PROBLEM DETAILS: Restate word for word every entry that appears below, skipping its pictures.

RECORDS TO USE:
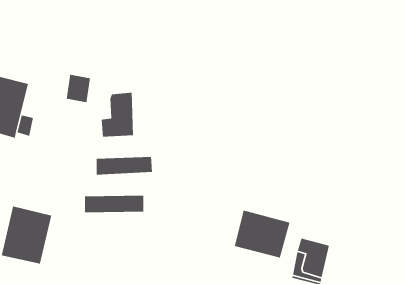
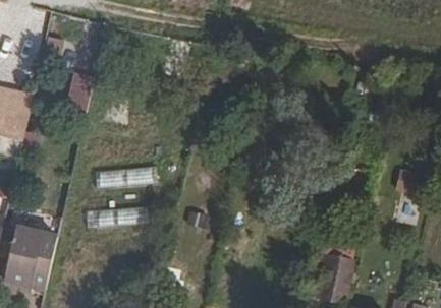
building: [101,92,134,137] -> none
building: [234,210,291,259] -> none

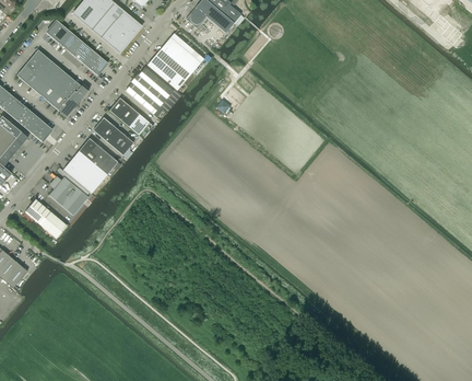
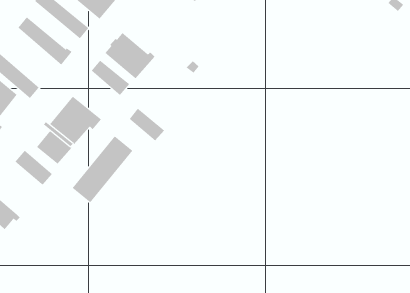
building: [146,37,200,90] -> none
building: [16,61,76,118] -> none
building: [93,117,133,154] -> [129,108,165,141]
building: none -> [72,136,133,203]

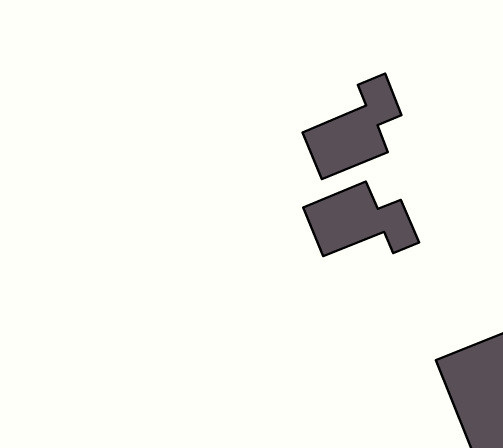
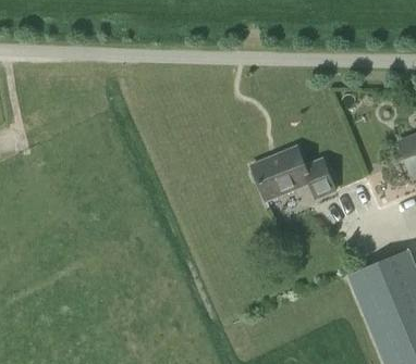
building: [302,74,401,179] -> none

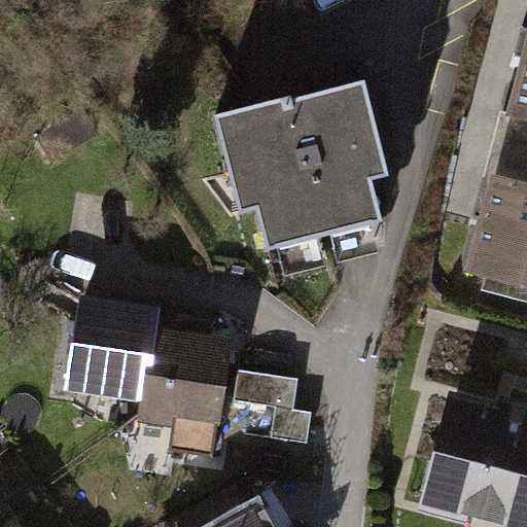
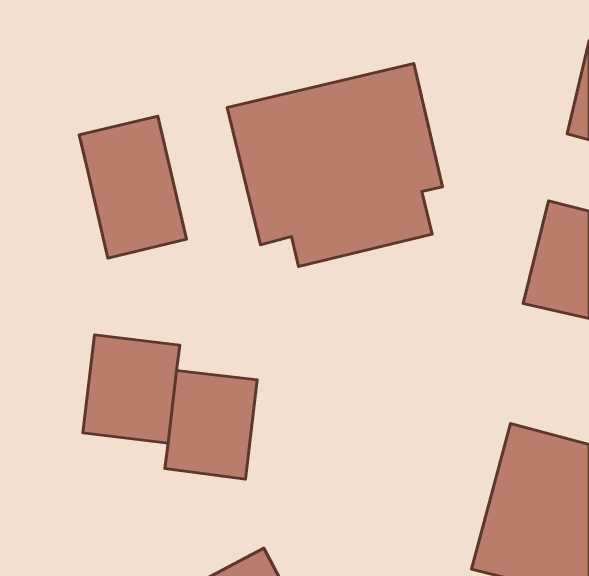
building: none -> [79,116,187,258]
building: [239,383,303,437] -> none

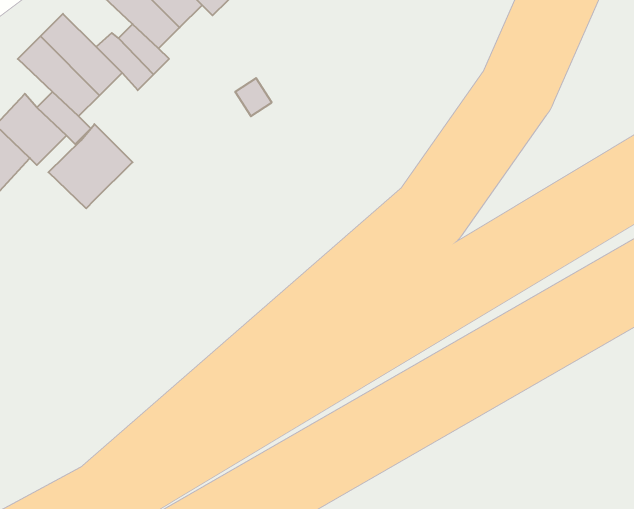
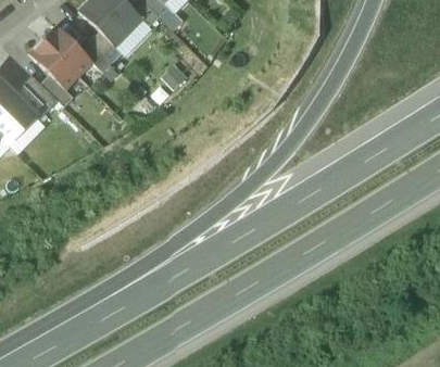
building: [48,124,133,208] -> none

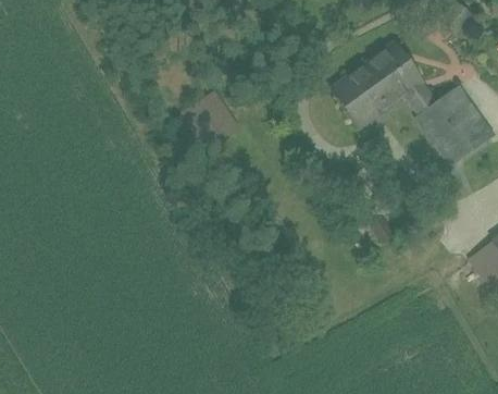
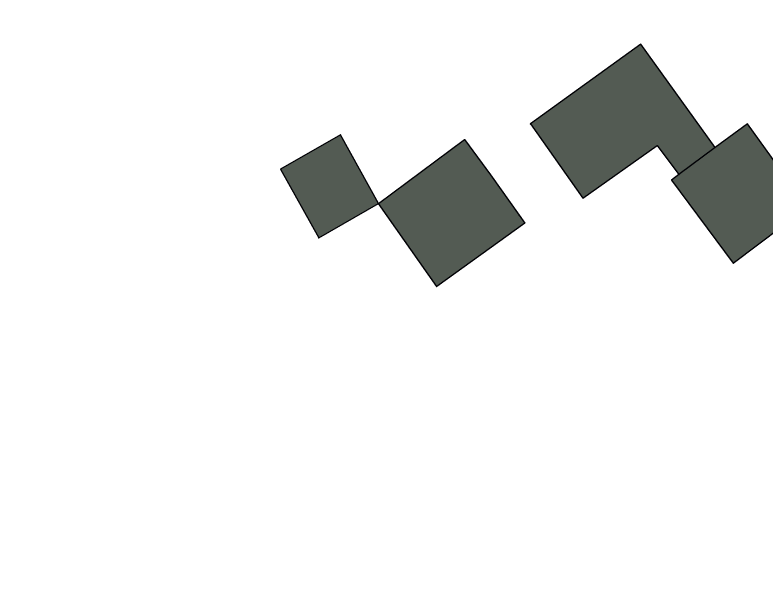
building: none -> [378,140,525,287]

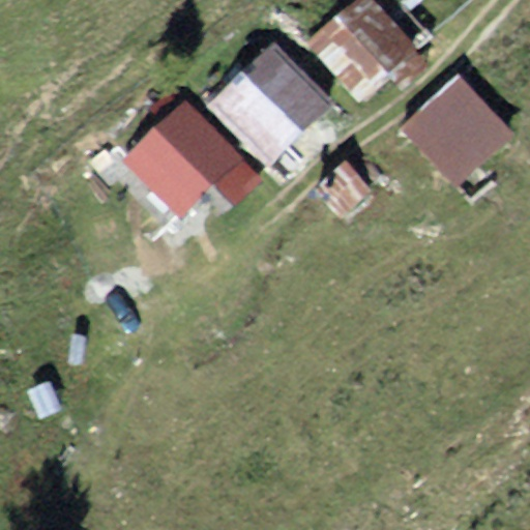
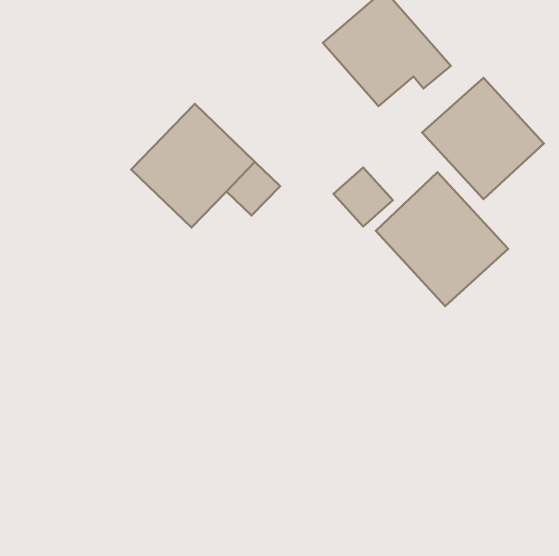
building: [209,40,332,164] -> none
building: none -> [376,172,508,306]

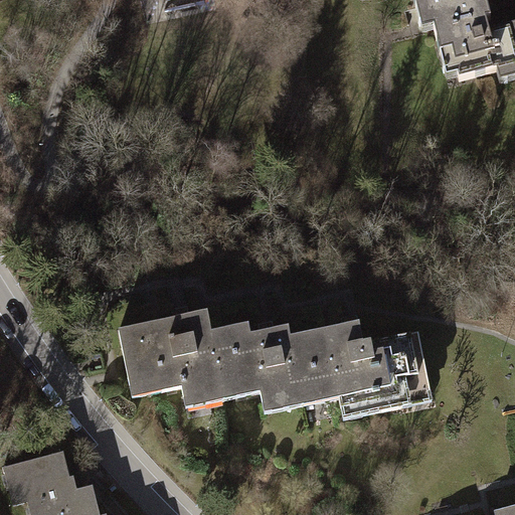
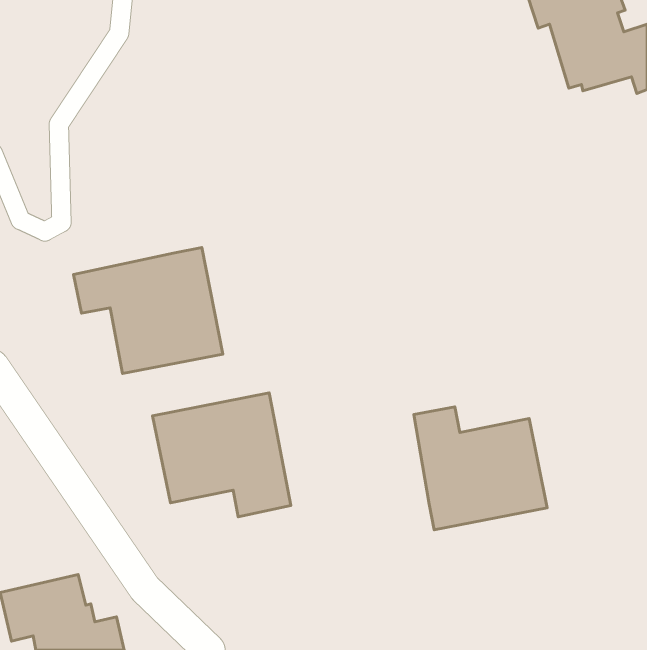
building: none -> [74,248,223,373]
building: [215,322,337,410] -> none

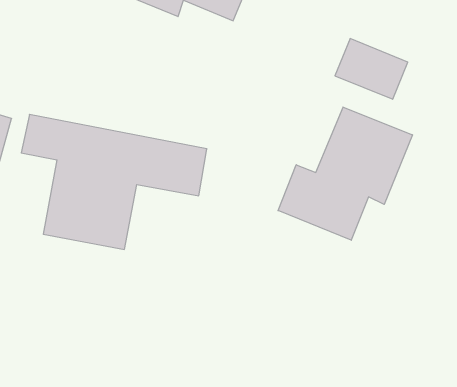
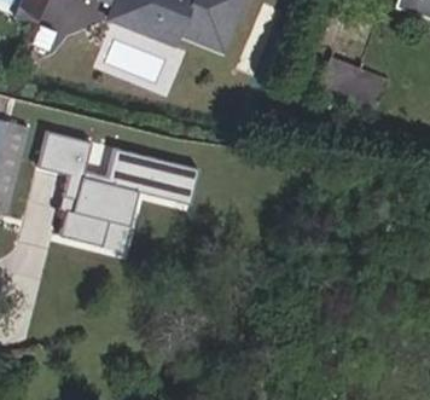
building: [278,107,412,240] -> none

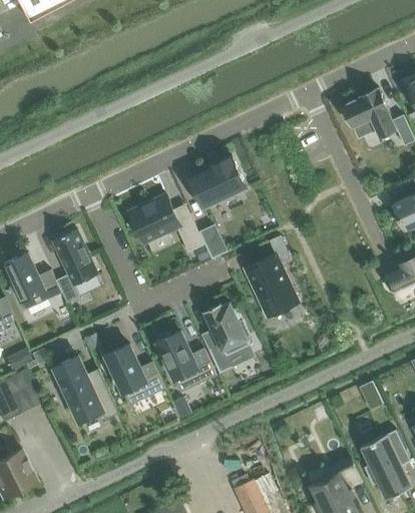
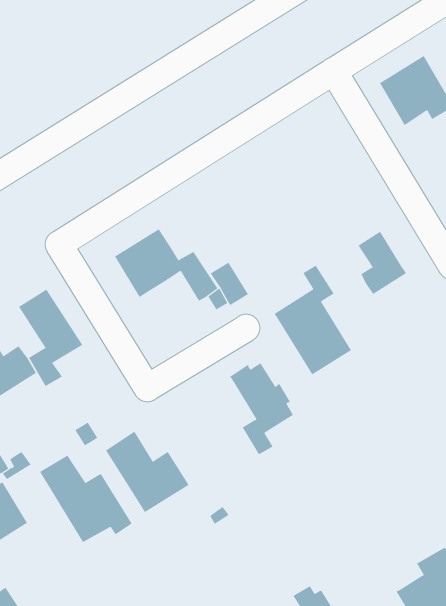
building: [187,156,246,207] -> none
building: none -> [357,231,407,295]
building: [156,331,217,393] -> none

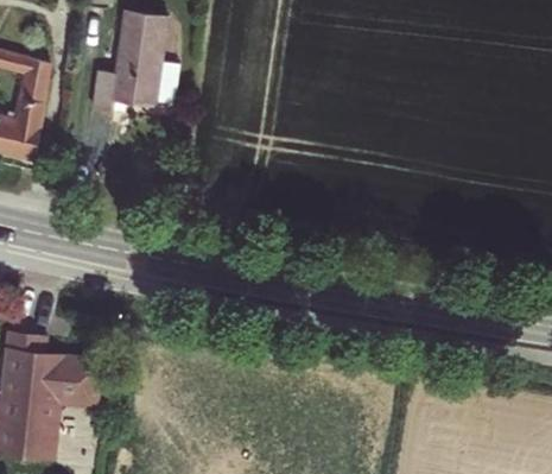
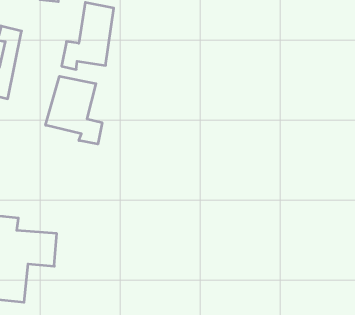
building: none -> [46,76,102,144]

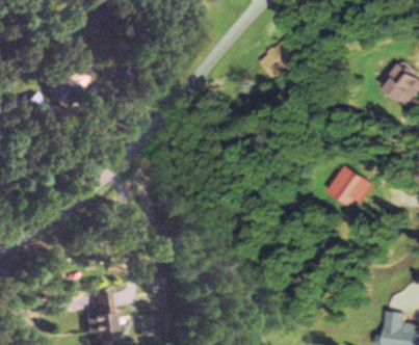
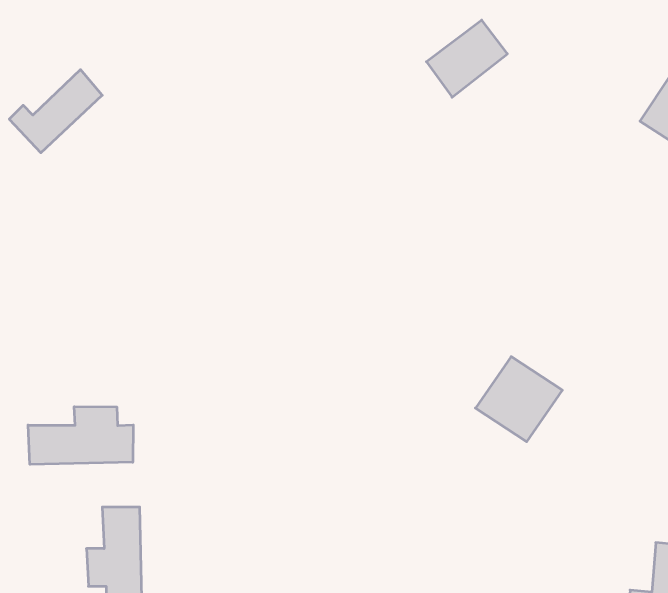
building: [326,165,372,210] -> [475,357,562,442]
building: none -> [28,407,133,464]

SOLUTION FOR THIS EXERCISE:
building: [101,92,134,137] -> none
building: [234,210,291,259] -> none

building: [146,37,200,90] -> none
building: [16,61,76,118] -> none
building: [93,117,133,154] -> [129,108,165,141]
building: none -> [72,136,133,203]

building: [302,74,401,179] -> none

building: none -> [79,116,187,258]
building: [239,383,303,437] -> none

building: [48,124,133,208] -> none

building: none -> [378,140,525,287]

building: [209,40,332,164] -> none
building: none -> [376,172,508,306]

building: none -> [74,248,223,373]
building: [215,322,337,410] -> none

building: [278,107,412,240] -> none

building: [187,156,246,207] -> none
building: none -> [357,231,407,295]
building: [156,331,217,393] -> none

building: none -> [46,76,102,144]

building: [326,165,372,210] -> [475,357,562,442]
building: none -> [28,407,133,464]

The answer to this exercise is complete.